[[ AVAILABLE DATA, beginning ]]

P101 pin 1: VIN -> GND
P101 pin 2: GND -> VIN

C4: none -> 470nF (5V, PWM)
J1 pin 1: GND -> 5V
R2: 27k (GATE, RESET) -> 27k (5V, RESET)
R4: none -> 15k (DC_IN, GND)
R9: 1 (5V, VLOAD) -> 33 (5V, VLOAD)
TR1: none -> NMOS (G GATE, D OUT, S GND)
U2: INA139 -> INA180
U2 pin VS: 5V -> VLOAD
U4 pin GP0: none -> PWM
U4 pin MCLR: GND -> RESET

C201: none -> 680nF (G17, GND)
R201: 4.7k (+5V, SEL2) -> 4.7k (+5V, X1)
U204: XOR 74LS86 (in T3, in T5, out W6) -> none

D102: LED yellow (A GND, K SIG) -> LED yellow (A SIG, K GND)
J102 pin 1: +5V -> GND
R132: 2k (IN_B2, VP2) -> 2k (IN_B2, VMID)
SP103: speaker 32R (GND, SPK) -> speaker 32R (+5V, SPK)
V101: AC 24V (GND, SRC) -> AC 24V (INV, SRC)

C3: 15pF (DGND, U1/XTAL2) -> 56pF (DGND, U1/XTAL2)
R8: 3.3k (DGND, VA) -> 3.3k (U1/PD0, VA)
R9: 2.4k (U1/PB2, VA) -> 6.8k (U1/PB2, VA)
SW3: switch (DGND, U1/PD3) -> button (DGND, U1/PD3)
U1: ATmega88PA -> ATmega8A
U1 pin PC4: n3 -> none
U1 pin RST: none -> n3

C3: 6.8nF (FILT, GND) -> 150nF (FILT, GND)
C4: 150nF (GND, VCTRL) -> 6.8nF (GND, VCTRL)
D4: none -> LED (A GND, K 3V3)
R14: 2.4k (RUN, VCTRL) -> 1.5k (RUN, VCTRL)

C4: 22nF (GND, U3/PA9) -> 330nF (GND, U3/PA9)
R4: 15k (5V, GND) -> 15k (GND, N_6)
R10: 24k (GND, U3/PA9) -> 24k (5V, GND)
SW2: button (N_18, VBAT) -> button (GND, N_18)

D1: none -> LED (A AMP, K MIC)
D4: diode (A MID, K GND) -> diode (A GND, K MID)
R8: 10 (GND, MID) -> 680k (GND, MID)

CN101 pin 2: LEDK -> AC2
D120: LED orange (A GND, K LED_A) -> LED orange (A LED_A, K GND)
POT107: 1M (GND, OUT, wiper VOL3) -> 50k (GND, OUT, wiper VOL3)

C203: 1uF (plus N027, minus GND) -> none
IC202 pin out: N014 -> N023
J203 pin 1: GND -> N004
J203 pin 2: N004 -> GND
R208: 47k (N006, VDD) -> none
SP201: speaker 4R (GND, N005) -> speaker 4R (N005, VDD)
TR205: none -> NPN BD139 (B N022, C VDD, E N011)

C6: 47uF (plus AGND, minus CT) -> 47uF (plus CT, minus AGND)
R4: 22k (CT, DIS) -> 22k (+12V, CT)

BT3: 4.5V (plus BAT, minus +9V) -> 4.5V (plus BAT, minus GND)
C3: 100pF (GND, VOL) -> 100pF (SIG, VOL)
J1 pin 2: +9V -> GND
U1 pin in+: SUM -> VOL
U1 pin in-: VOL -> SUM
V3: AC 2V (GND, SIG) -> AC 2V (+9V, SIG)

[[ AVAILABLE DATA, end ]]

- _EXERCISE GOAL_: Report, for the data above, every line in which the string "plus" appears.

- _RESPONSE AREA_:
C203: 1uF (plus N027, minus GND) -> none
C6: 47uF (plus AGND, minus CT) -> 47uF (plus CT, minus AGND)
BT3: 4.5V (plus BAT, minus +9V) -> 4.5V (plus BAT, minus GND)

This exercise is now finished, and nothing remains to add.